Write out, exactly and in full, the line where "pink domino: 7 -> 9" appears together with all lines that follow it in the entries below. Do not include pictures.

•••

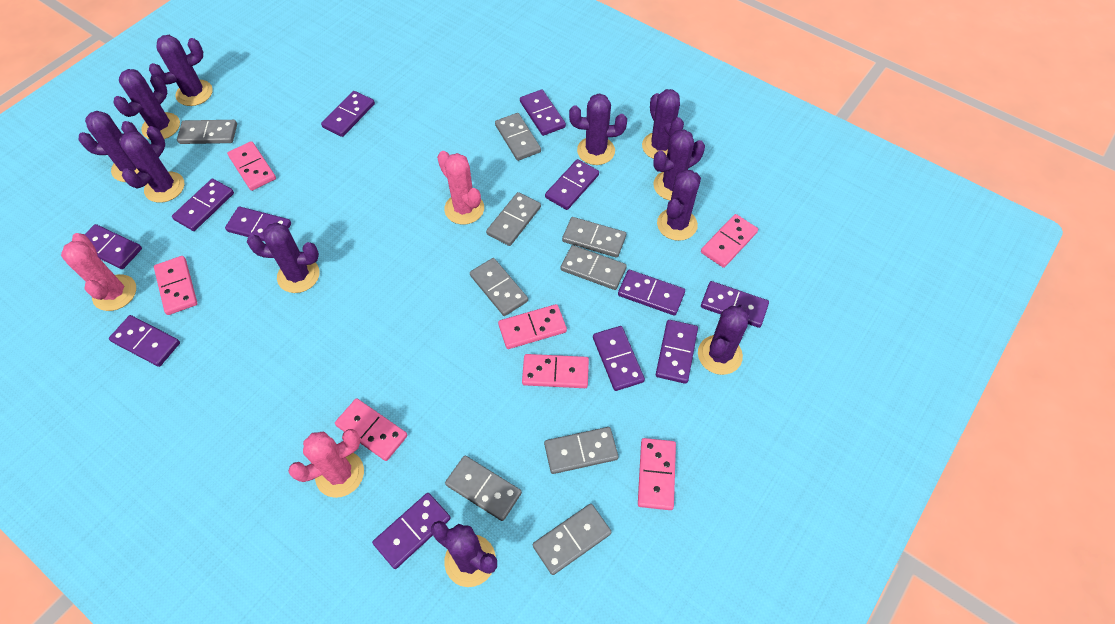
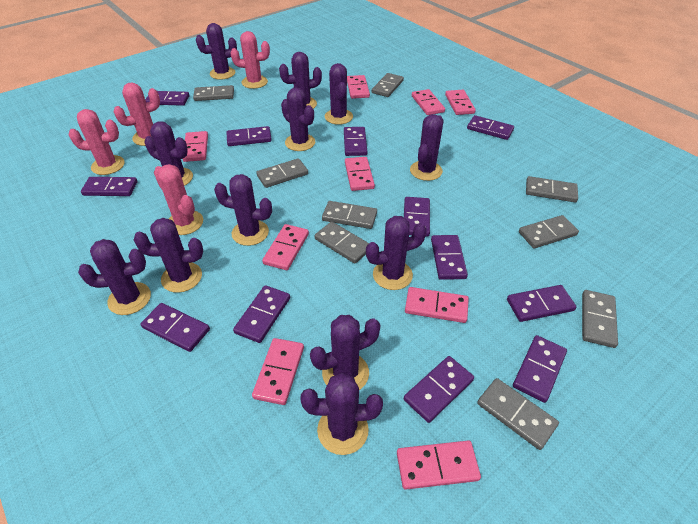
pink cactus: 3 -> 4
pink domino: 7 -> 9
purple cactus: 11 -> 12

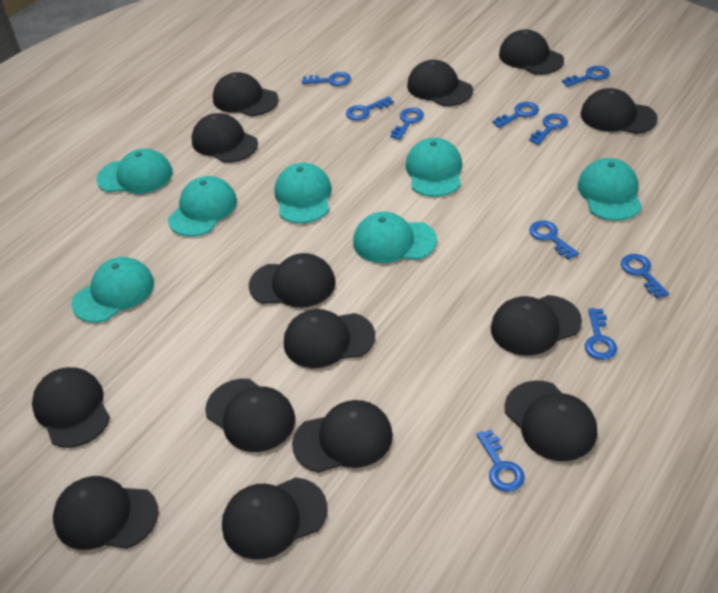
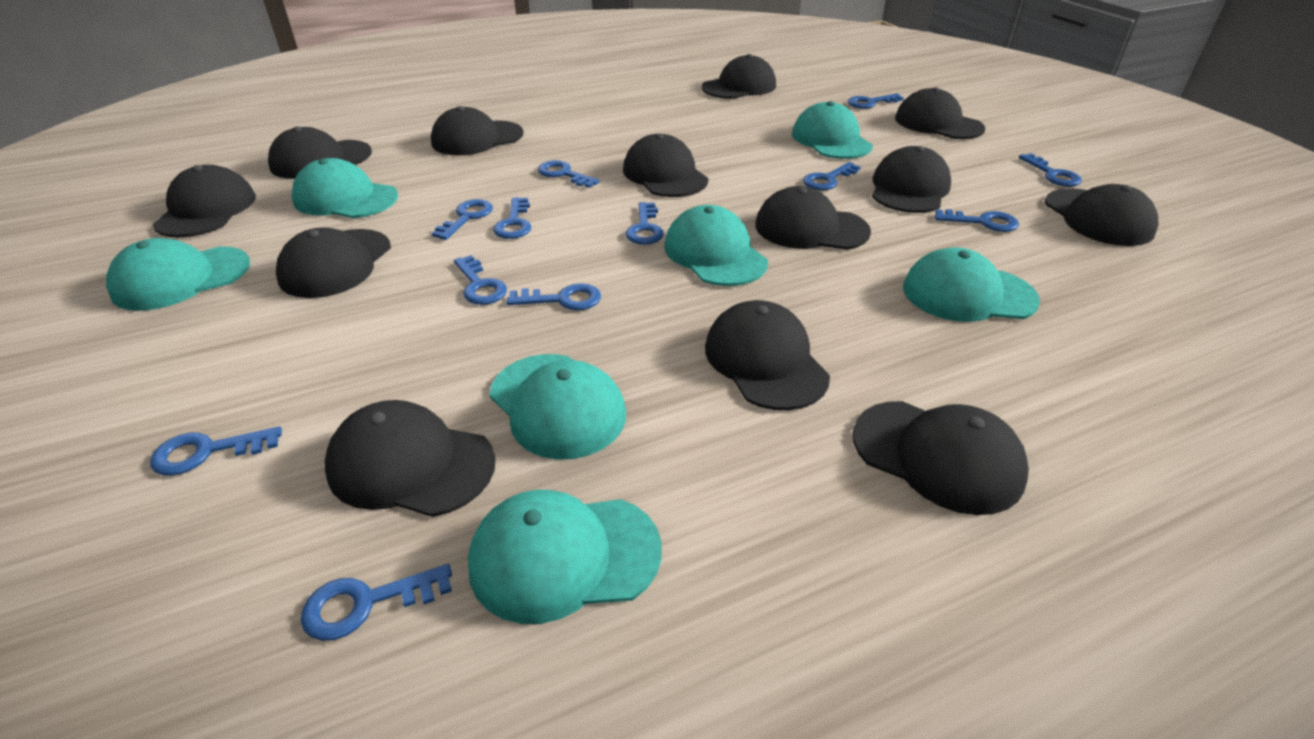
black cap: 14 -> 13
blue key: 10 -> 12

•••

● **RESPONSE BELOW**:
pink domino: 7 -> 9
purple cactus: 11 -> 12

black cap: 14 -> 13
blue key: 10 -> 12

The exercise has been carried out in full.